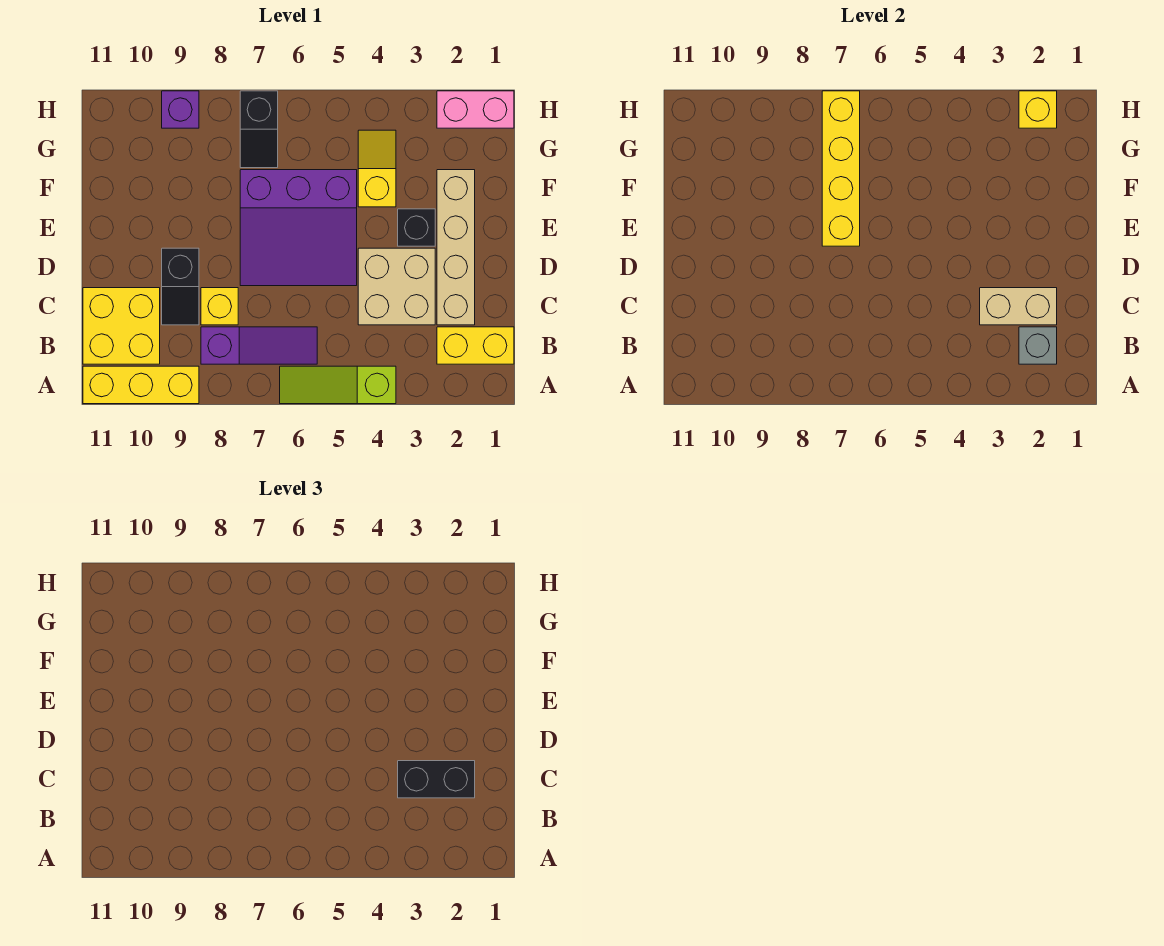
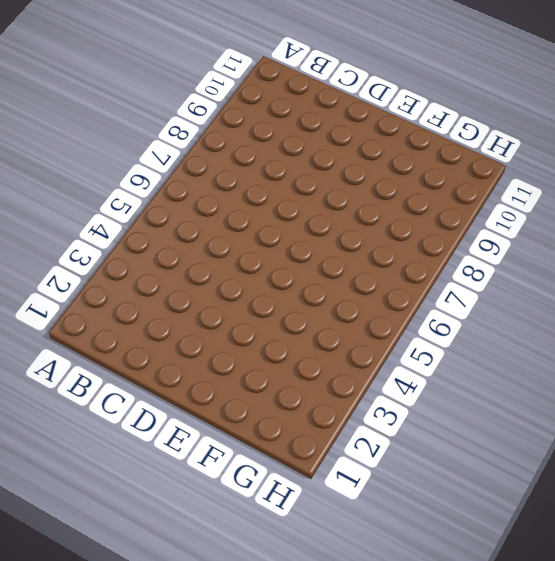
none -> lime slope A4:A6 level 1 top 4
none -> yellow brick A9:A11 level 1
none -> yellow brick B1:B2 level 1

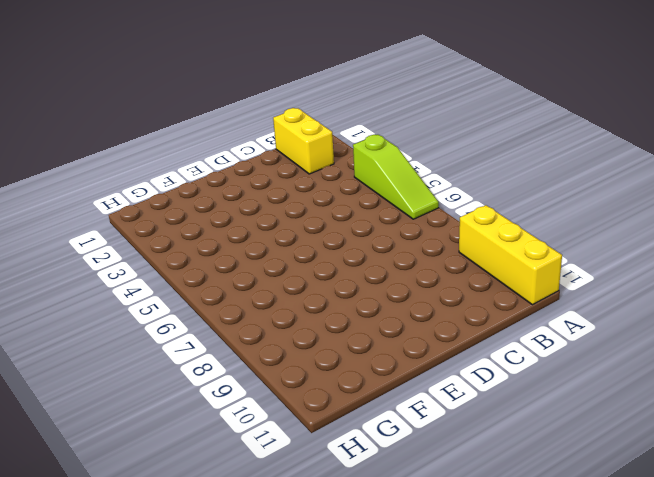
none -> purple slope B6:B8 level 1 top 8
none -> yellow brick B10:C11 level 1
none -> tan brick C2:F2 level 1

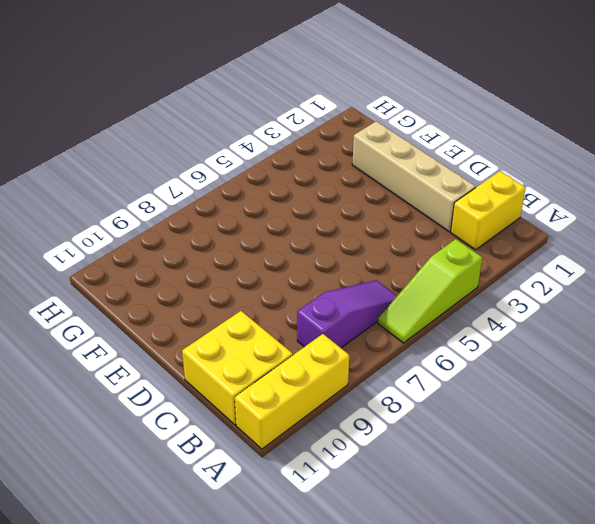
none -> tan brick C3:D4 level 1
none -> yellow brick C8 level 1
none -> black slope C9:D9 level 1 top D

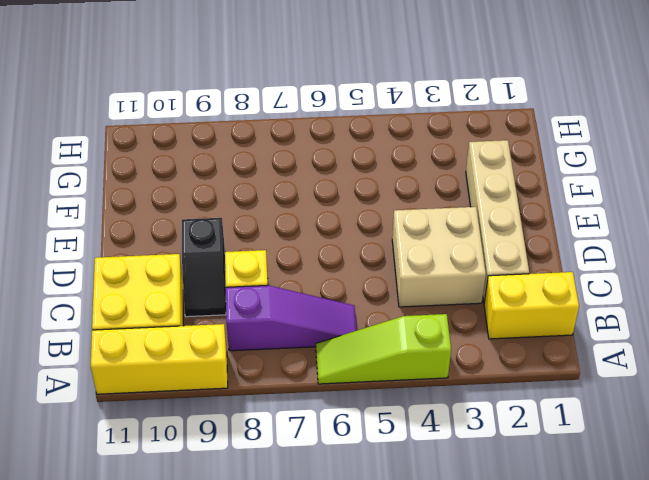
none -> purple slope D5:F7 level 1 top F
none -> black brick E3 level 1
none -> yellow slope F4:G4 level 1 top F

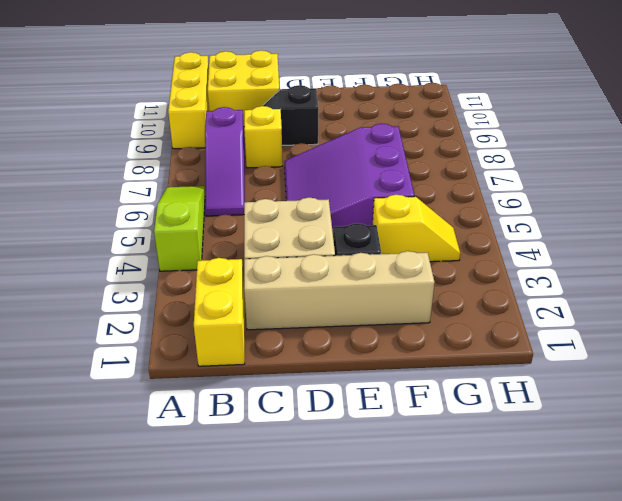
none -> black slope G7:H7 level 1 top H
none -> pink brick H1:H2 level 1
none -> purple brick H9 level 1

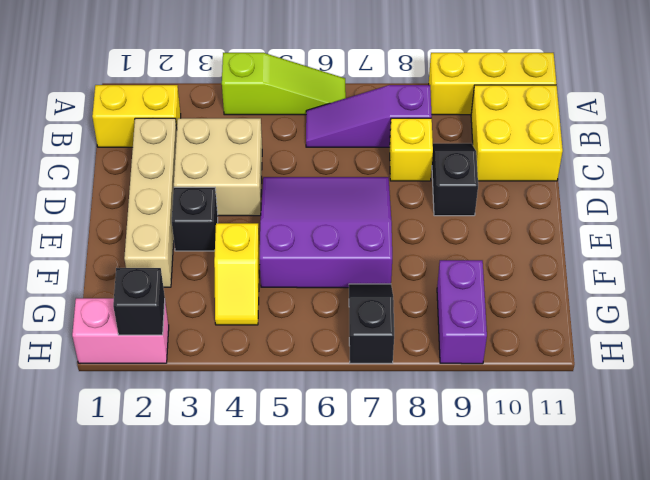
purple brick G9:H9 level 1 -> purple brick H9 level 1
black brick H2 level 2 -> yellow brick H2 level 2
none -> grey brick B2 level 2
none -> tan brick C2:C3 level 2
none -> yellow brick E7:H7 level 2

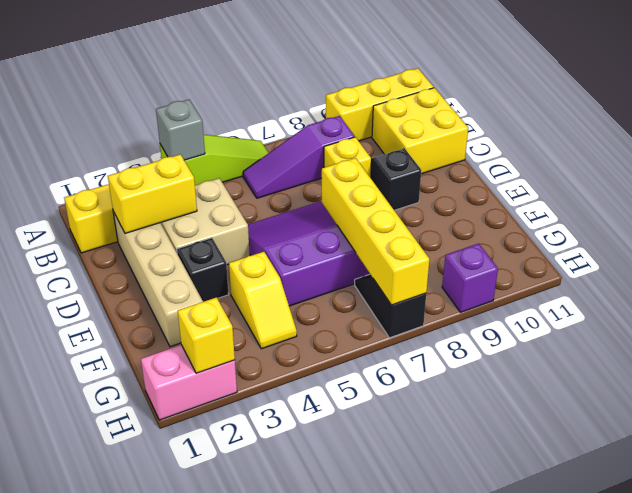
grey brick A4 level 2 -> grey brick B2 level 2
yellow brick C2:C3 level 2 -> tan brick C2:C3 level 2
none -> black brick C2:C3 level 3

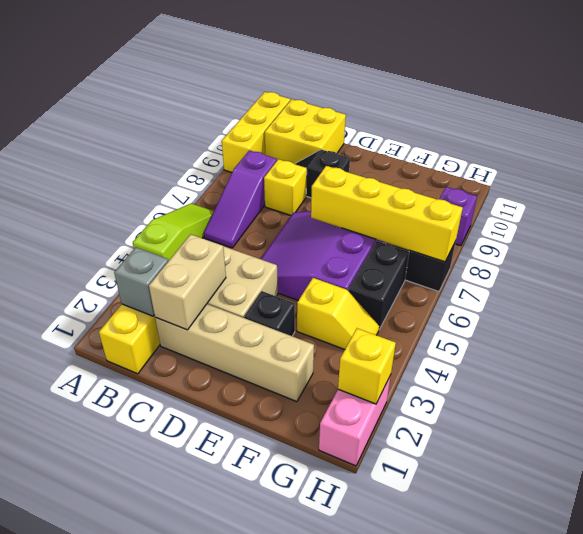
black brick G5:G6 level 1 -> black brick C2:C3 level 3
------------------------------
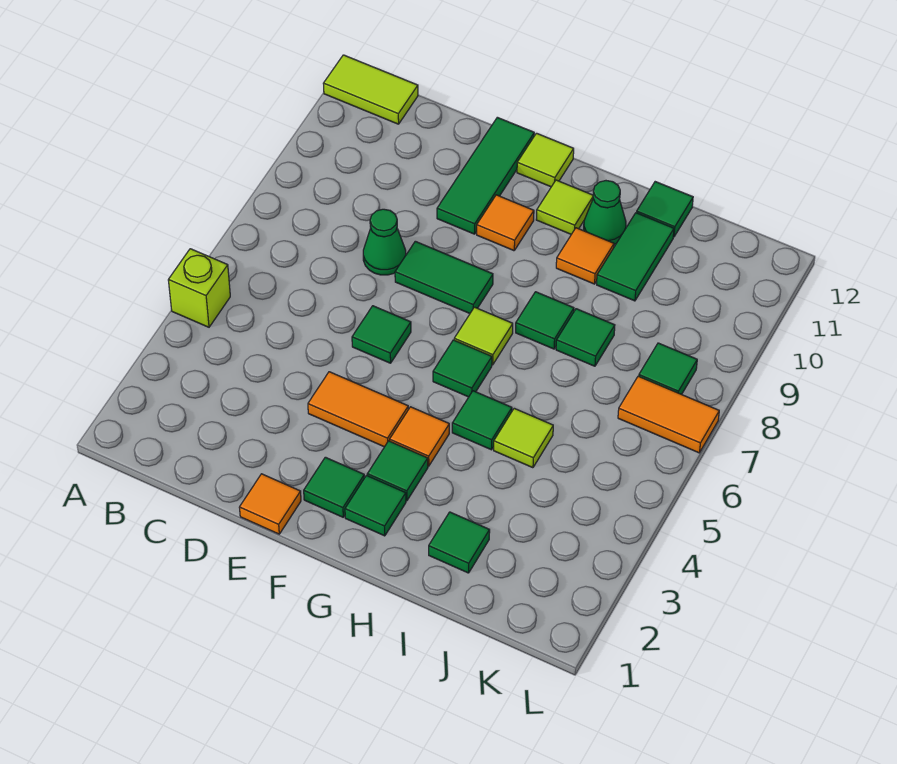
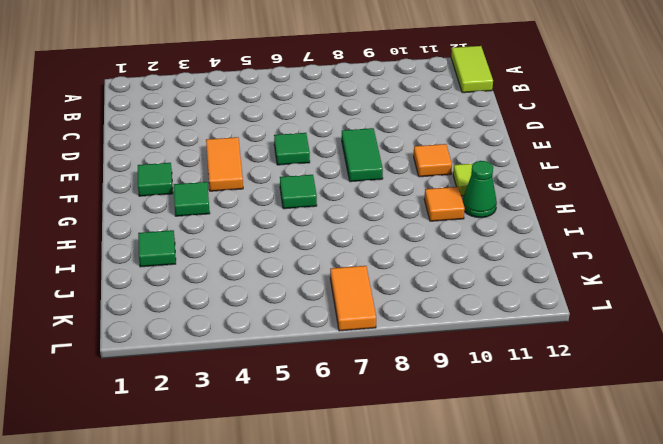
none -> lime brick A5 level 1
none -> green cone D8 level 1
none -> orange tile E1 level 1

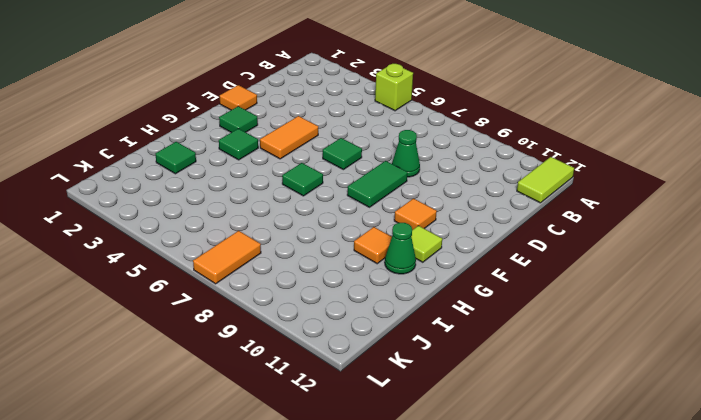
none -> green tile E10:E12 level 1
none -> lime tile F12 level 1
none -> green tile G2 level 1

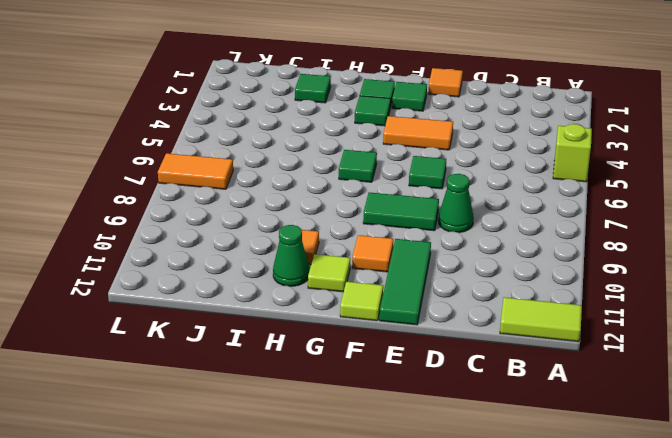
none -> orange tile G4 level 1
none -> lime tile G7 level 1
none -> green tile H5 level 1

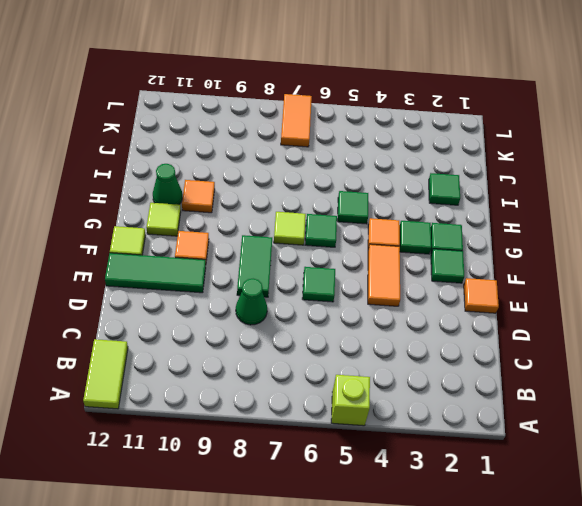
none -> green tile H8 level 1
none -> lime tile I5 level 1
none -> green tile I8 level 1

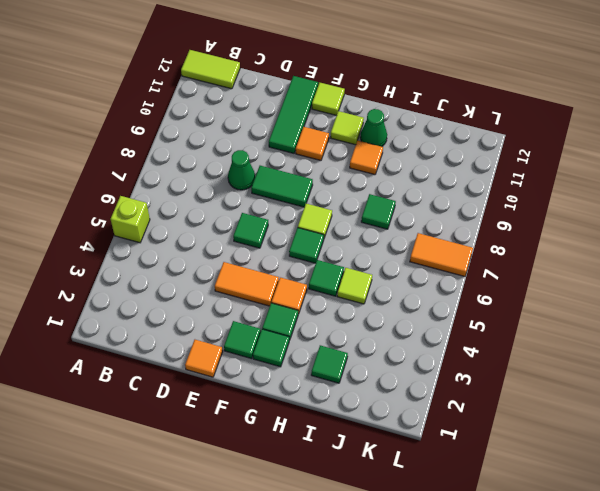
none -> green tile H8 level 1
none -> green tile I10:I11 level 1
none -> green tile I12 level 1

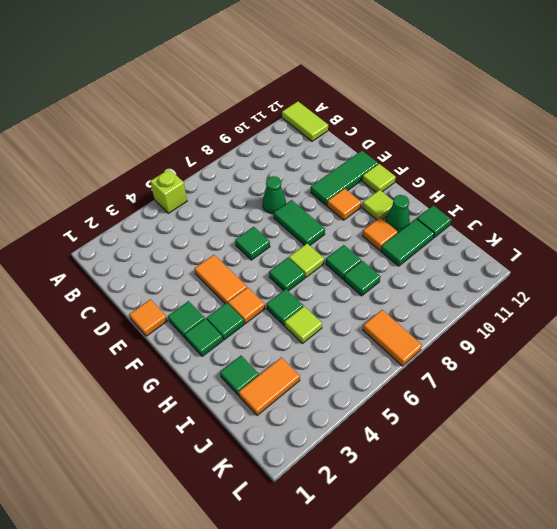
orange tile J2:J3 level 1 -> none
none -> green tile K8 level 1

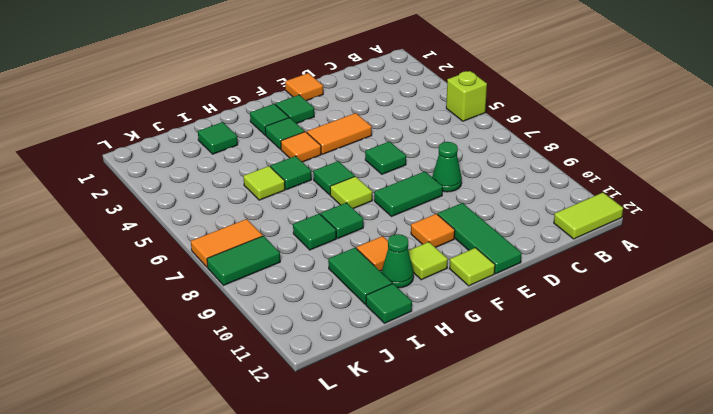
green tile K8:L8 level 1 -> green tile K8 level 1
------------------------------
A clean copy is needed of the lines above from the one with "orange tile J2:J3 level 1 -> none" up to and including the one with "green tile K8:L8". Please set it down exactly, with no pictures.

orange tile J2:J3 level 1 -> none
none -> green tile K8 level 1

green tile K8:L8 level 1 -> green tile K8 level 1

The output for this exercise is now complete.